Edit the rows from the line with "The matte black suit at center is positioned" up to and including the line with "Find where to" by changing "small plastic bottle" to "glass jar", keeping everything else the same. Return only those lines.

DATASET ENTRIES: Begin

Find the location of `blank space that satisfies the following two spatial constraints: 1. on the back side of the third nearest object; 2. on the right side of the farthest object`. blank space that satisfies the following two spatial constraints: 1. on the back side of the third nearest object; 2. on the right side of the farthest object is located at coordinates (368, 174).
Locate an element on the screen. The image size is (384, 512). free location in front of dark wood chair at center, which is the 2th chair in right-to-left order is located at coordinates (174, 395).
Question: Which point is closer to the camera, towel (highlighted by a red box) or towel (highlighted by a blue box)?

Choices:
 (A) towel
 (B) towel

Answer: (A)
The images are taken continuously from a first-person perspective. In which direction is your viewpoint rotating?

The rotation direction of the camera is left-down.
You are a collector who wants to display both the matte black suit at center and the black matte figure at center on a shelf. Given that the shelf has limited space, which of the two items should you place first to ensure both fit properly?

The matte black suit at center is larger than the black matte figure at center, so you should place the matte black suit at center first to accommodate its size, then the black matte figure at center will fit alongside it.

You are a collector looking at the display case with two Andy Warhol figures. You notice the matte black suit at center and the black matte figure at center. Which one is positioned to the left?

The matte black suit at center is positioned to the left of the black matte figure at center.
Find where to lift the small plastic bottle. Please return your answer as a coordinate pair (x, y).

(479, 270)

DATASET ENTRIES: End
DATASET ENTRIES: Begin

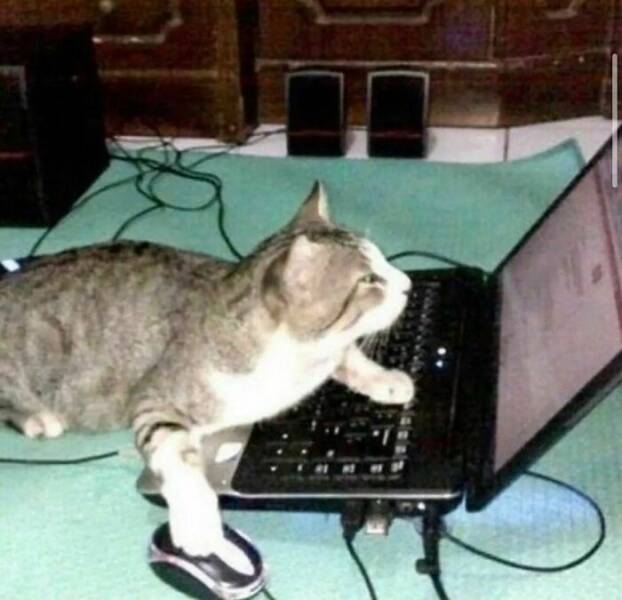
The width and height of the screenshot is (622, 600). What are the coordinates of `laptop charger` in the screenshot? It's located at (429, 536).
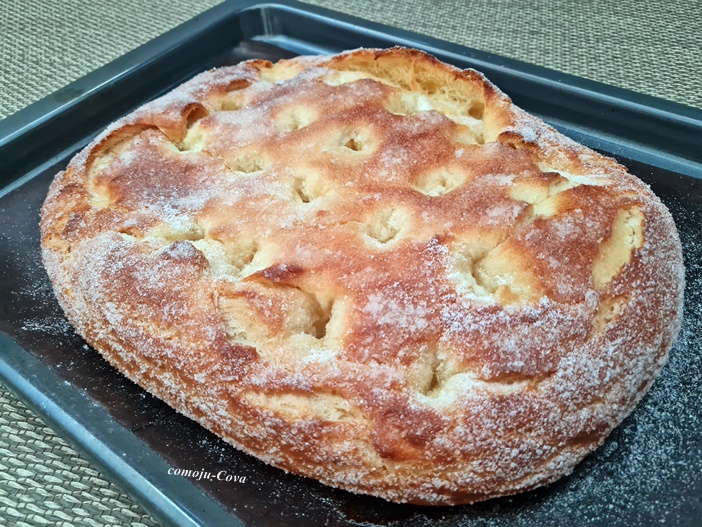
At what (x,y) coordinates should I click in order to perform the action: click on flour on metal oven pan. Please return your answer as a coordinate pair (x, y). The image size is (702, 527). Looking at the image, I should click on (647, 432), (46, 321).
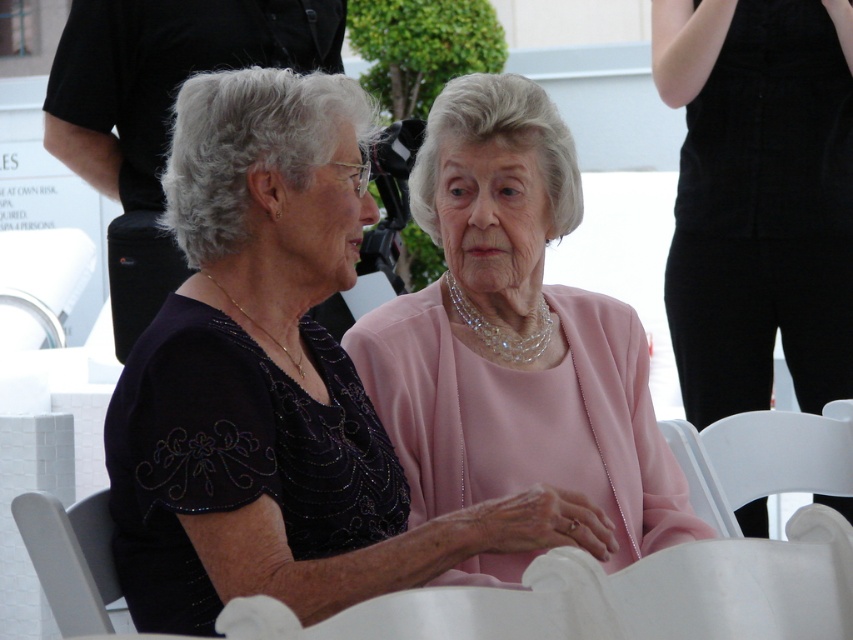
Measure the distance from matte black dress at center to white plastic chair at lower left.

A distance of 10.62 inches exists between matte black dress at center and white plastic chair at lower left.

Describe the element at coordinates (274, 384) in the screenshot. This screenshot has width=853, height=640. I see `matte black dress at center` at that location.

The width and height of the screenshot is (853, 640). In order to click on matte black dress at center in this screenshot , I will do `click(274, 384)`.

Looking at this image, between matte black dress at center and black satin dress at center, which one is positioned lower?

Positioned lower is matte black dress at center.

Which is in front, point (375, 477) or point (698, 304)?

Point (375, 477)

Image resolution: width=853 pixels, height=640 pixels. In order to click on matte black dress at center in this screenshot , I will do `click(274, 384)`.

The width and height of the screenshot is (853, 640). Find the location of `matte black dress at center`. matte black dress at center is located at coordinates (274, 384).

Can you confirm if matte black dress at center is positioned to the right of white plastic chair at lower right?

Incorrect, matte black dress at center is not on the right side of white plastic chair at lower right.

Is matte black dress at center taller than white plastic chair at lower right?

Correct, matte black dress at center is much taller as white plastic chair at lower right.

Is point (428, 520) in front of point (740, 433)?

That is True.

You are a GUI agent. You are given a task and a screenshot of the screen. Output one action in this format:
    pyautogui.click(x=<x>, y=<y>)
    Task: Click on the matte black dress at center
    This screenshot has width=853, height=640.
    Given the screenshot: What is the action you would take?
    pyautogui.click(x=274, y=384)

DATASET ENTRIES: End

» WRITTEN REPLY:
The matte black suit at center is positioned to the left of the black matte figure at center.
Find where to lift the glass jar. Please return your answer as a coordinate pair (x, y).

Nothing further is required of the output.